### Instructions for the task
Drop every image and restate the entries below word for word.
== == ==
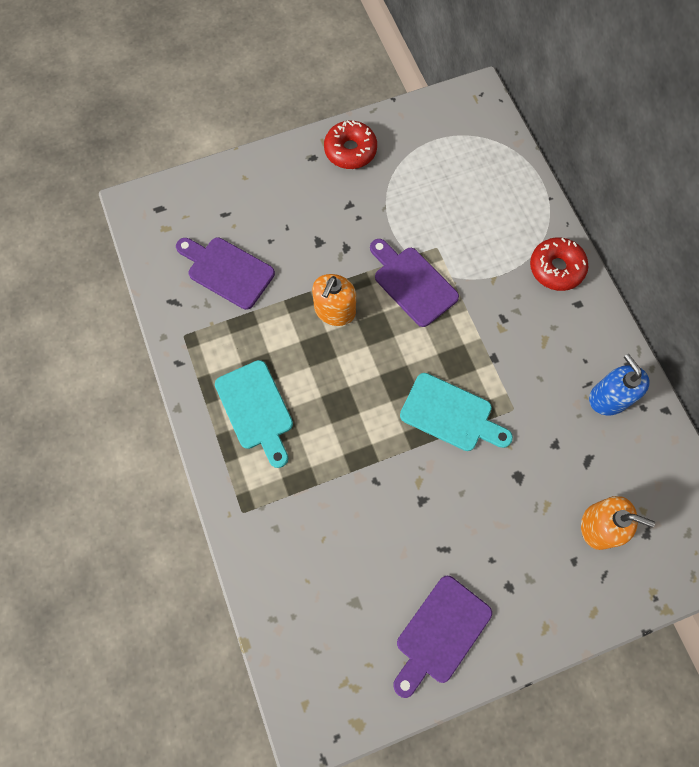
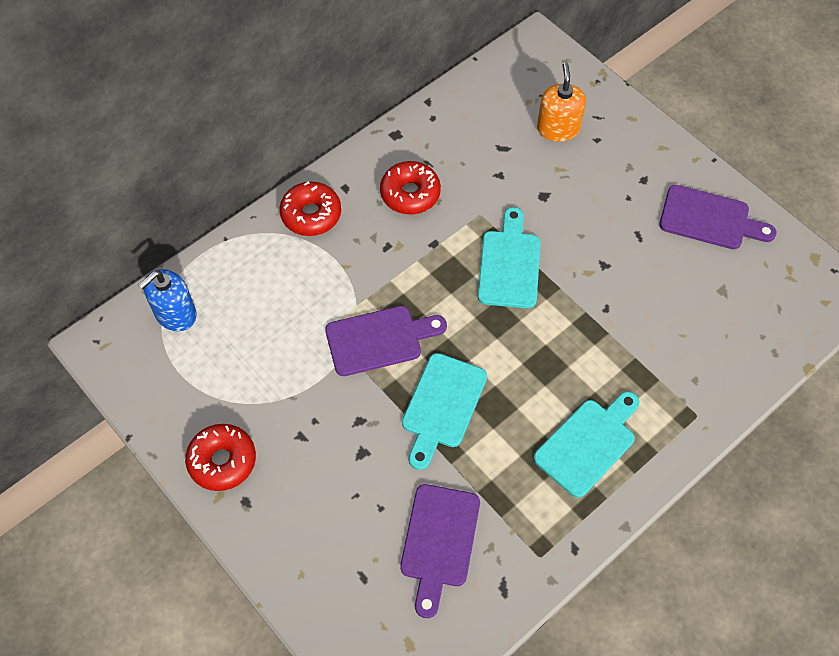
camera: 110 degrees left, 10 degrees down
orange soap dispenser [312,274,356,326] -> turquoise cutting board [402,353,487,470]
purple cutting board [370,239,459,327] -> purple cutting board turned 135 degrees counterclockwise [325,306,447,376]
blue soap dispenser [589,354,650,415] -> blue soap dispenser moved to [138,269,197,331]
none -> red donut [380,161,441,214]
== == ==
### Your response
camera: 110 degrees left, 10 degrees down
orange soap dispenser [312,274,356,326] -> turquoise cutting board [402,353,487,470]
purple cutting board [370,239,459,327] -> purple cutting board turned 135 degrees counterclockwise [325,306,447,376]
blue soap dispenser [589,354,650,415] -> blue soap dispenser moved to [138,269,197,331]
none -> red donut [380,161,441,214]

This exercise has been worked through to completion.